About this exercise: When copying the data below, keep only the lines from the one with "BT1: 9V (plus" through the one with "R14: 3.9k (GND, n23) -> 180k (GND, n23)", word for word, and skip the pictures.

[[ Data supplied open ]]

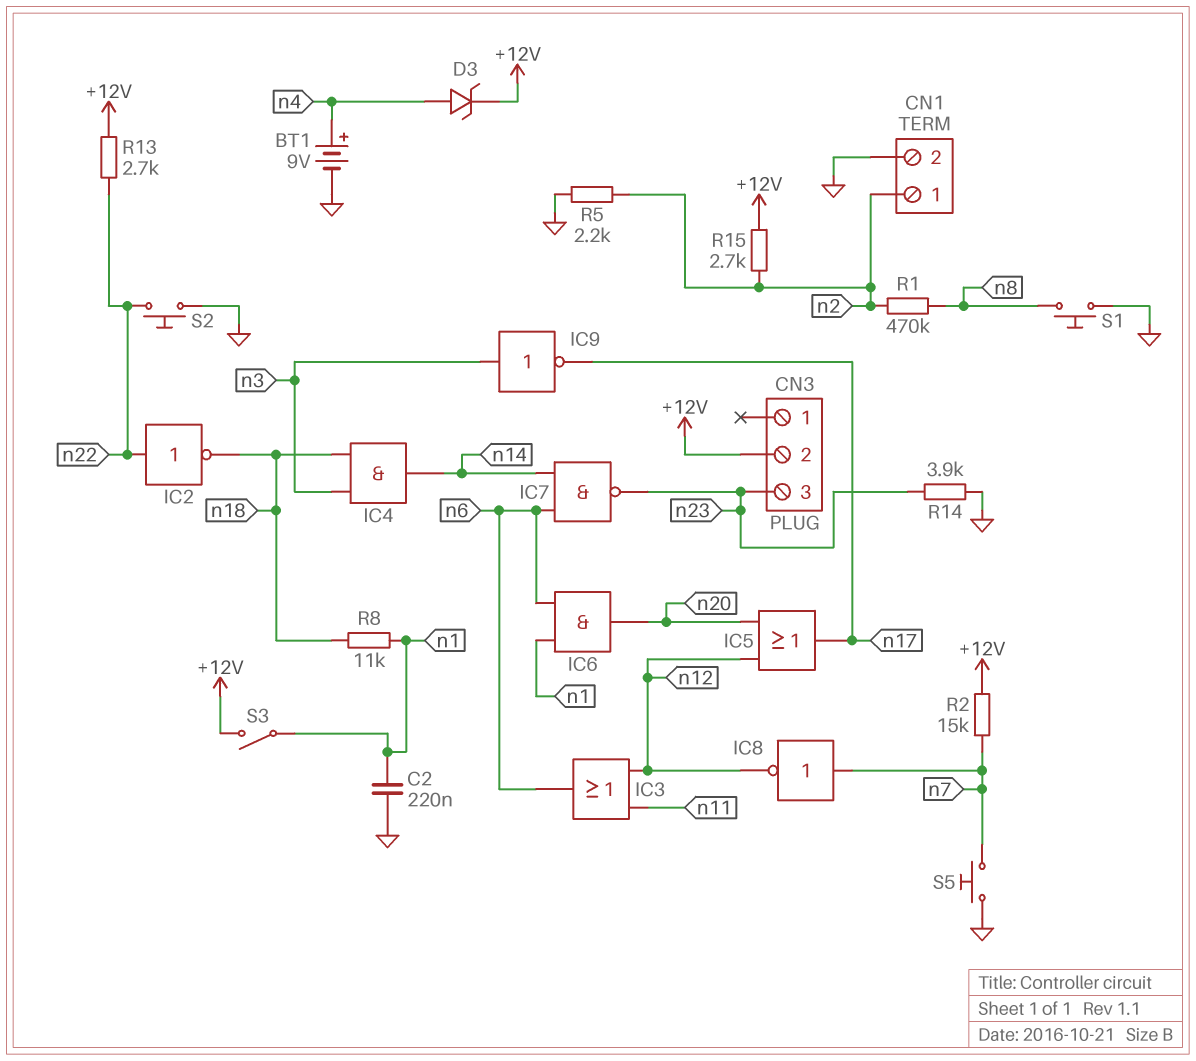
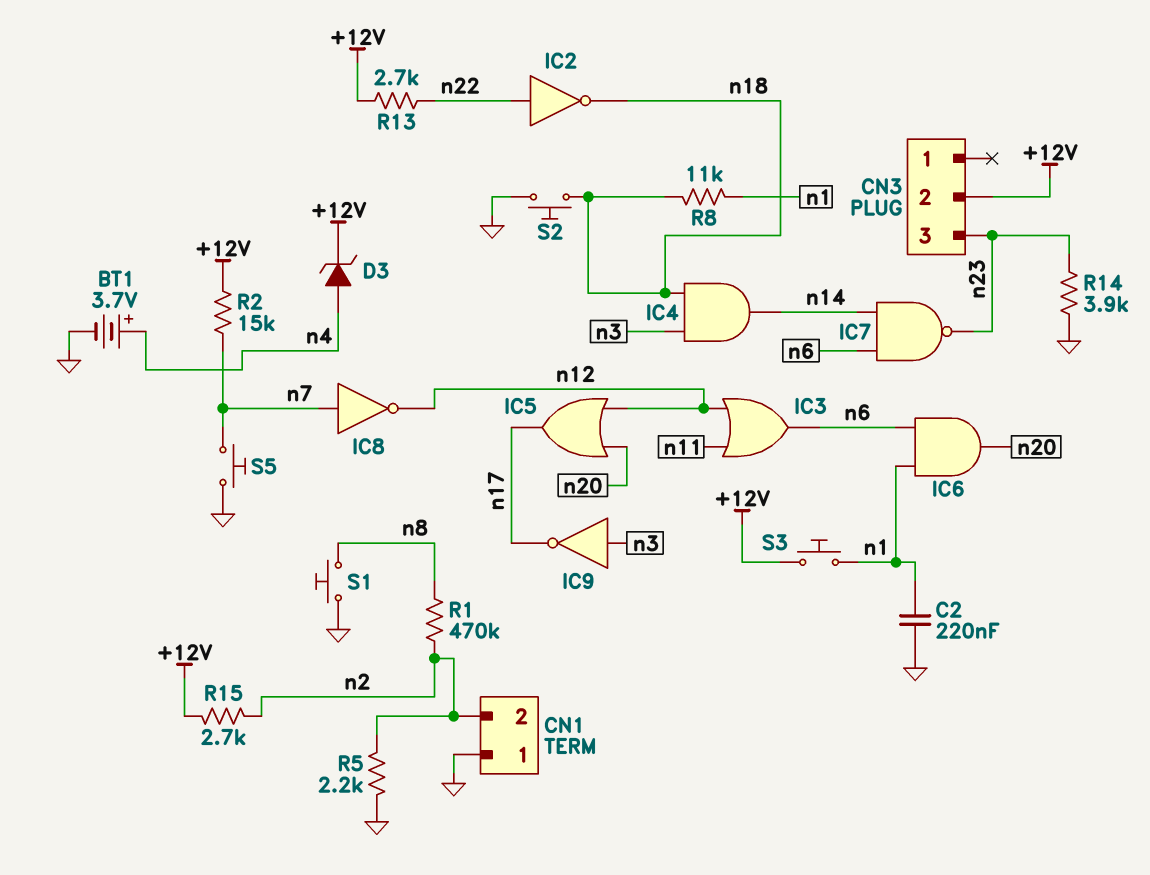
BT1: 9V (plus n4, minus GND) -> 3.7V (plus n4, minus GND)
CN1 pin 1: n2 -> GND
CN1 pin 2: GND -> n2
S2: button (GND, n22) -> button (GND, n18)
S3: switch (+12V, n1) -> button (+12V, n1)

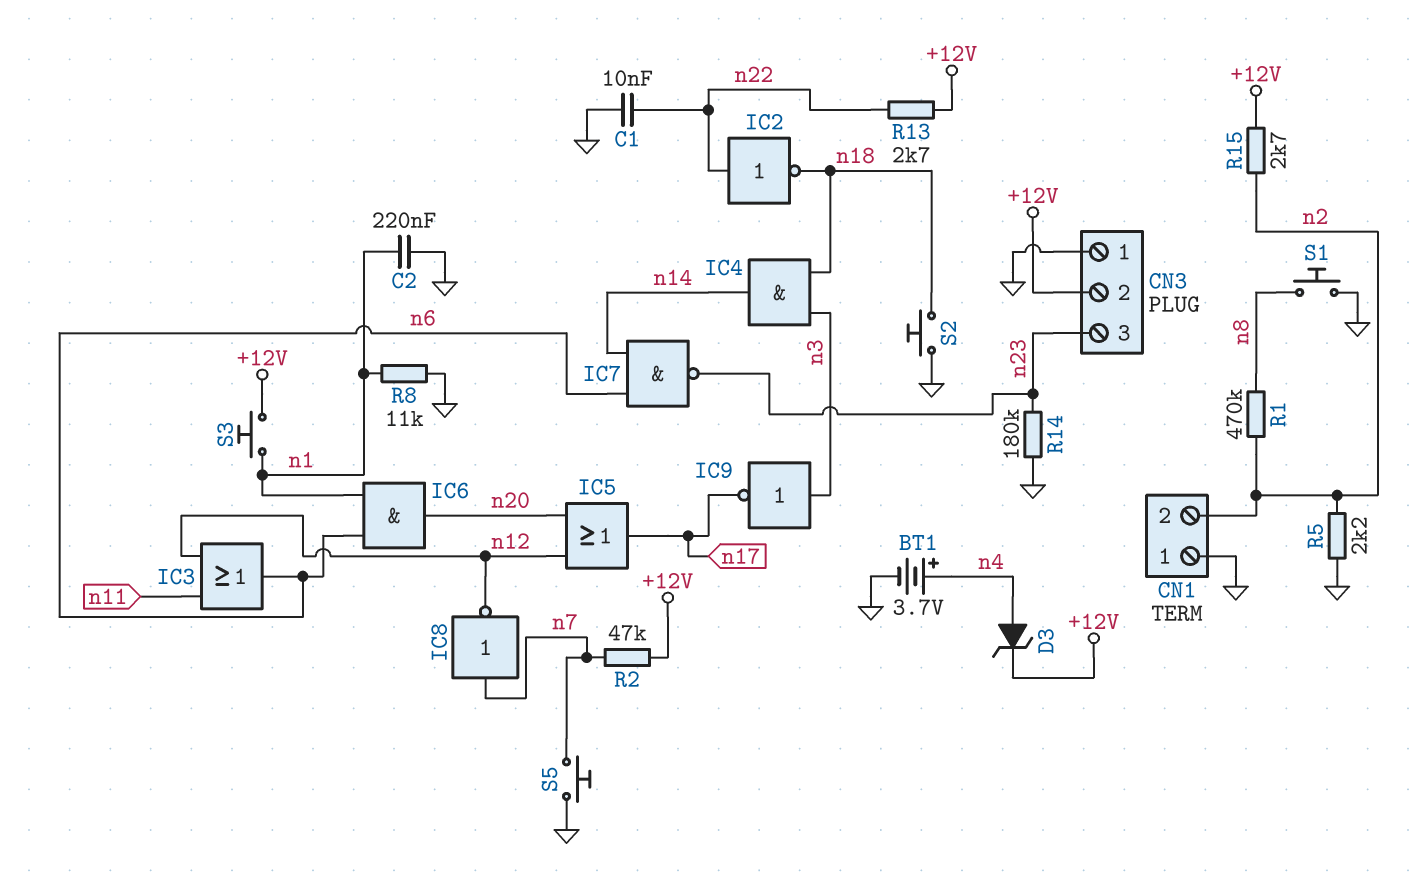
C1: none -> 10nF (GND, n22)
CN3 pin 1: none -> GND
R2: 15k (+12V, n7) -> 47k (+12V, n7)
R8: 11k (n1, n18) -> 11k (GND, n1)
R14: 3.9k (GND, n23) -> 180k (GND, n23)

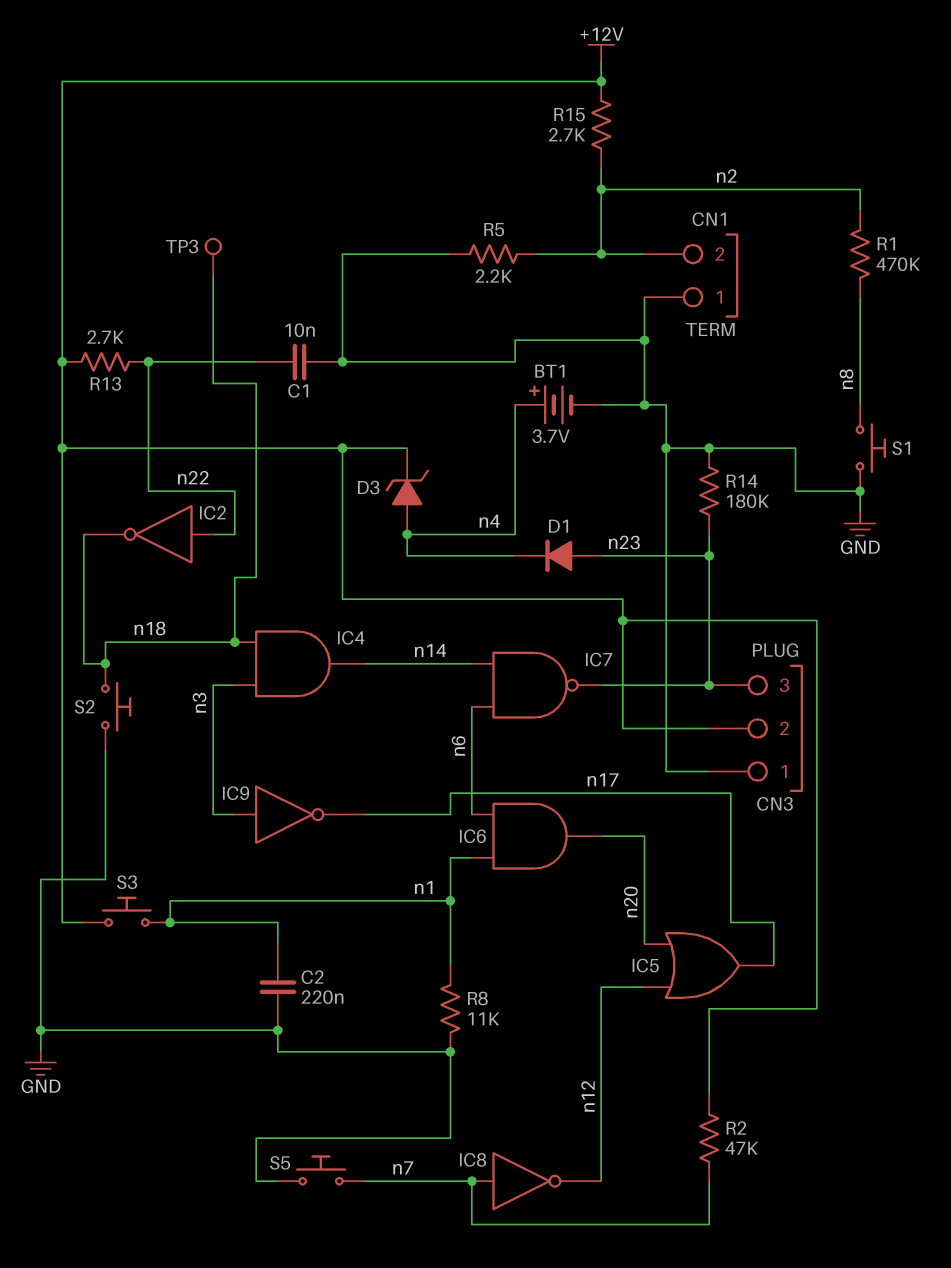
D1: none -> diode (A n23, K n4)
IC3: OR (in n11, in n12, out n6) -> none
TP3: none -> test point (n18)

[[ Data supplied closed ]]
[[ Data supplied open ]]

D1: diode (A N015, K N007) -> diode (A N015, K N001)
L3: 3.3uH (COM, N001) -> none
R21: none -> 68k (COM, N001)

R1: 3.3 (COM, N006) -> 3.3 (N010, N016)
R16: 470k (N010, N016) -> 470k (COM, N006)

[[ Data supplied closed ]]

Response below:
BT1: 9V (plus n4, minus GND) -> 3.7V (plus n4, minus GND)
CN1 pin 1: n2 -> GND
CN1 pin 2: GND -> n2
S2: button (GND, n22) -> button (GND, n18)
S3: switch (+12V, n1) -> button (+12V, n1)

C1: none -> 10nF (GND, n22)
CN3 pin 1: none -> GND
R2: 15k (+12V, n7) -> 47k (+12V, n7)
R8: 11k (n1, n18) -> 11k (GND, n1)
R14: 3.9k (GND, n23) -> 180k (GND, n23)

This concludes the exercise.